* What needs to be done *
Scan the entries below line by line and state how many lines contain the string "none", giving only the number.
# # # #
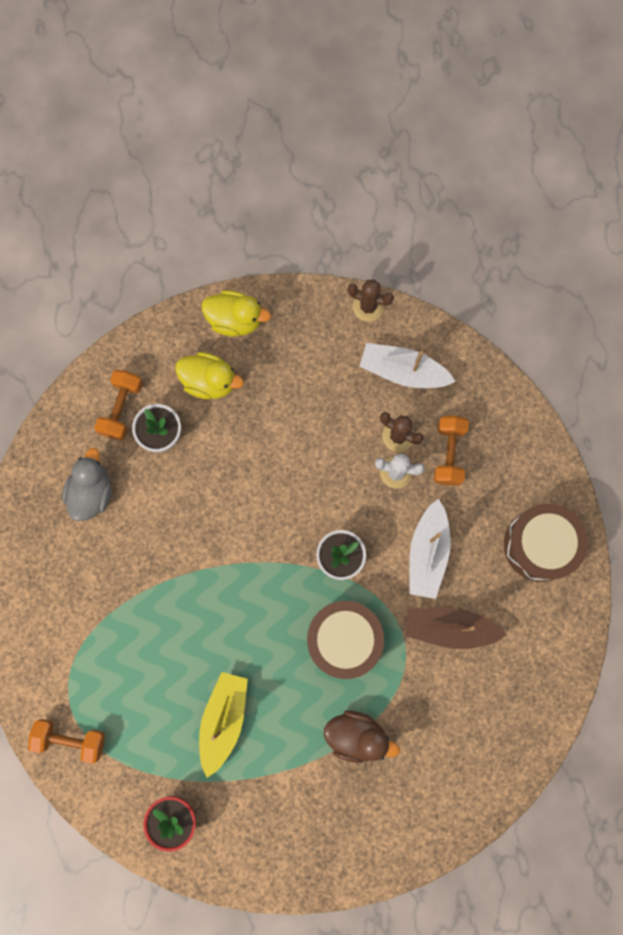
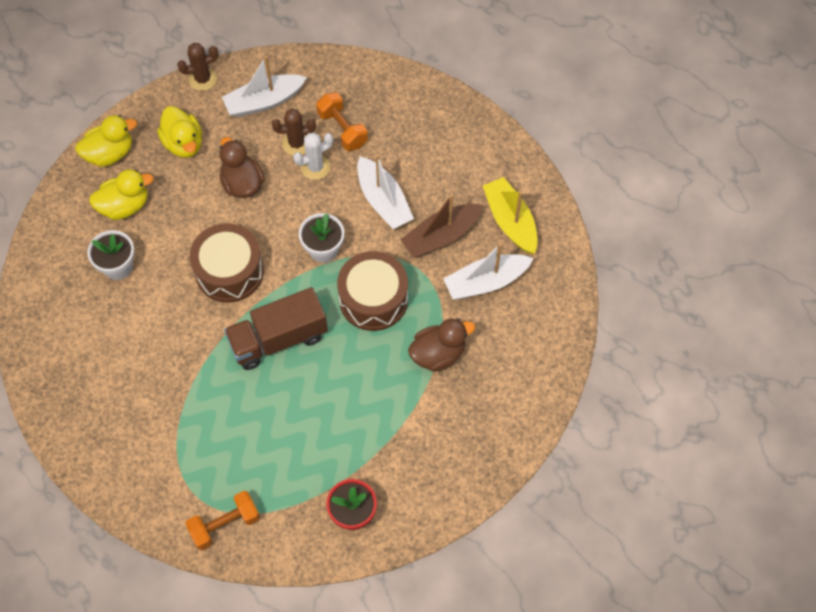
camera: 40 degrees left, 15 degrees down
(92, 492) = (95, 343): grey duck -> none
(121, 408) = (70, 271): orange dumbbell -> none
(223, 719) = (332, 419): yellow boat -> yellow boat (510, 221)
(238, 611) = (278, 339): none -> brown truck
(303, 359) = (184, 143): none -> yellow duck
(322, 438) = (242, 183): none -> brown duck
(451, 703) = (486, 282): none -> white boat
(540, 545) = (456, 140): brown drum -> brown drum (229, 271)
# # # #
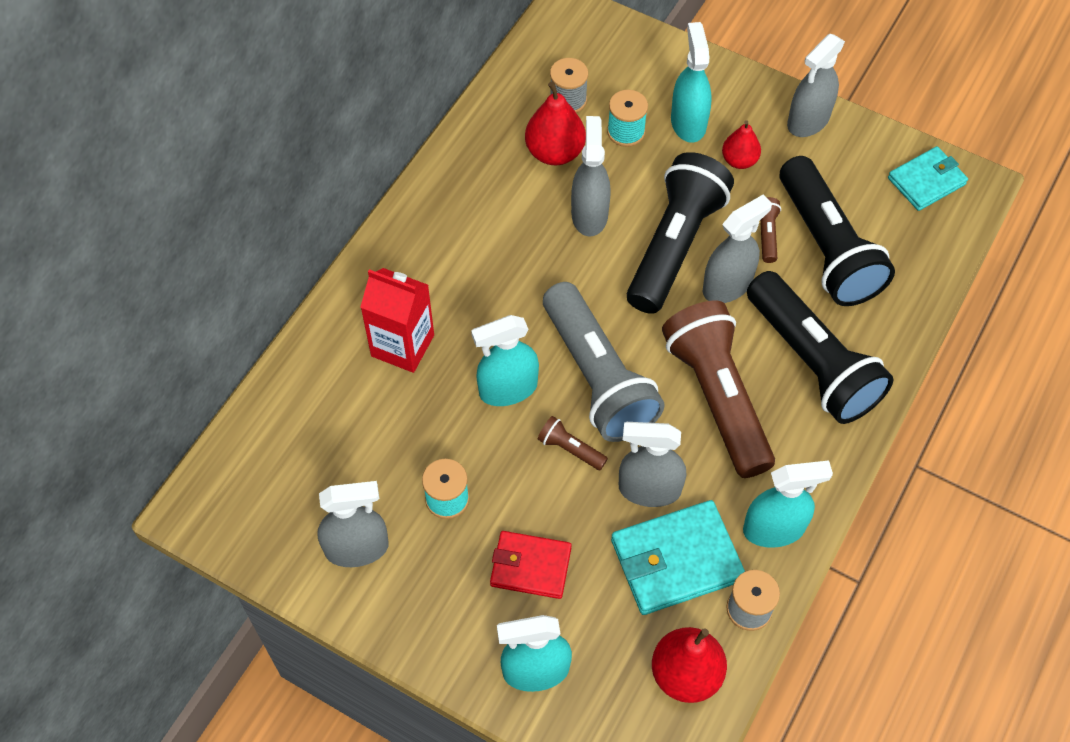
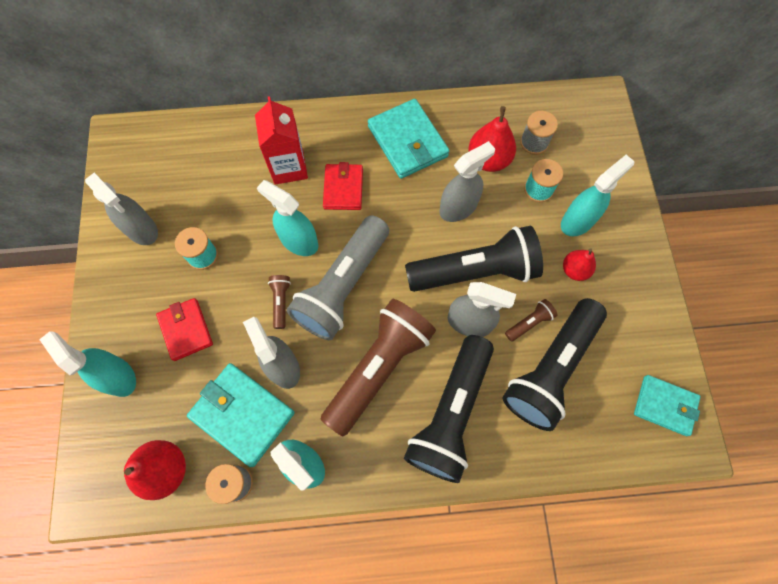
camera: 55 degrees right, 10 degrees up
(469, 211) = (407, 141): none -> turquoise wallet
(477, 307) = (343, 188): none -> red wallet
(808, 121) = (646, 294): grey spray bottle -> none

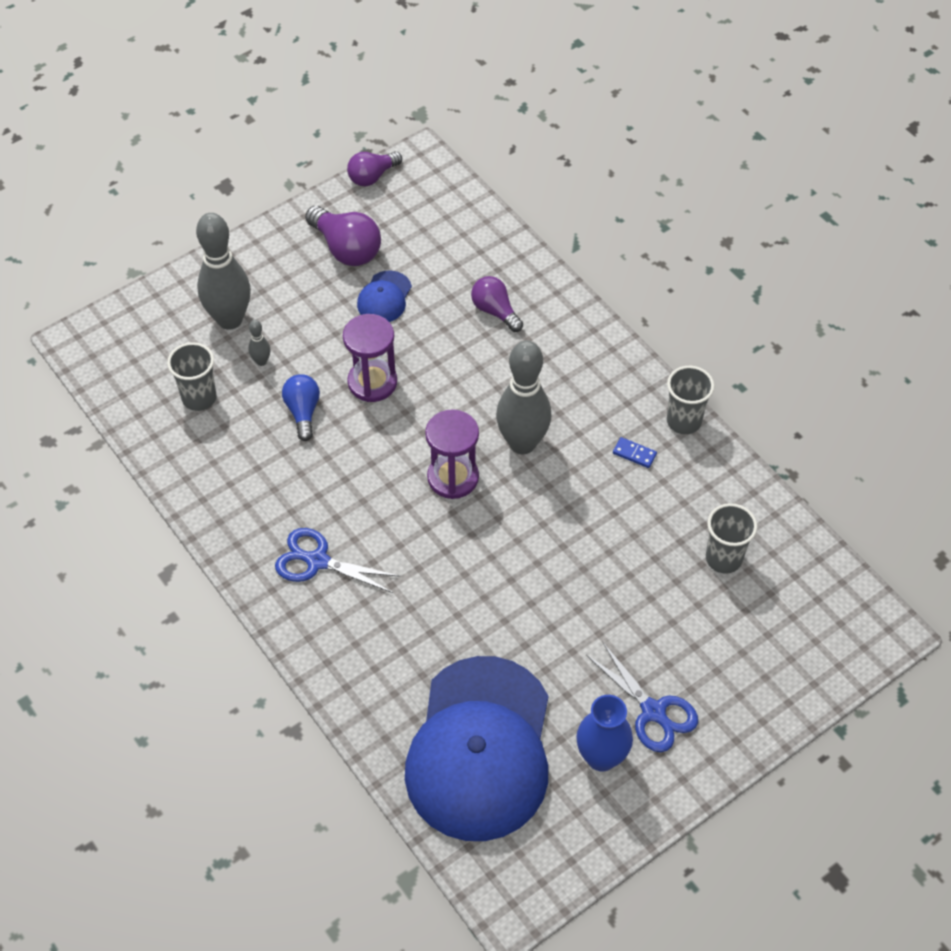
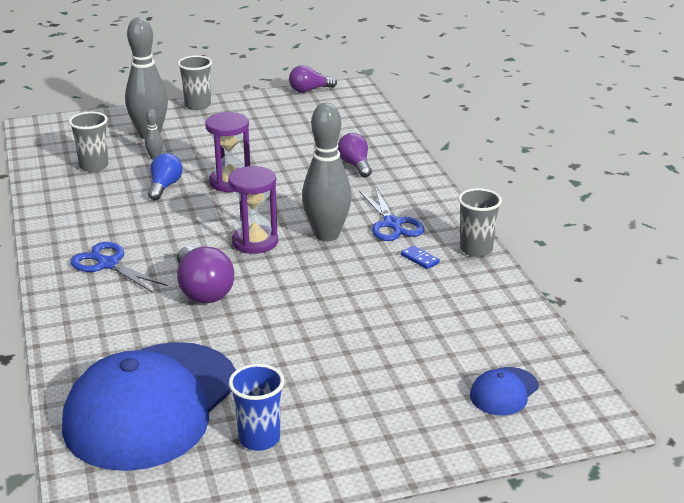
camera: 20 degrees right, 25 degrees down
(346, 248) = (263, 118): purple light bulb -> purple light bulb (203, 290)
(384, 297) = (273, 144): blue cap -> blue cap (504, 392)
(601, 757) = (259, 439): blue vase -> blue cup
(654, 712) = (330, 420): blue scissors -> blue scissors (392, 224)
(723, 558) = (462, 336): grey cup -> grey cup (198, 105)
# # # #
* Solution *
9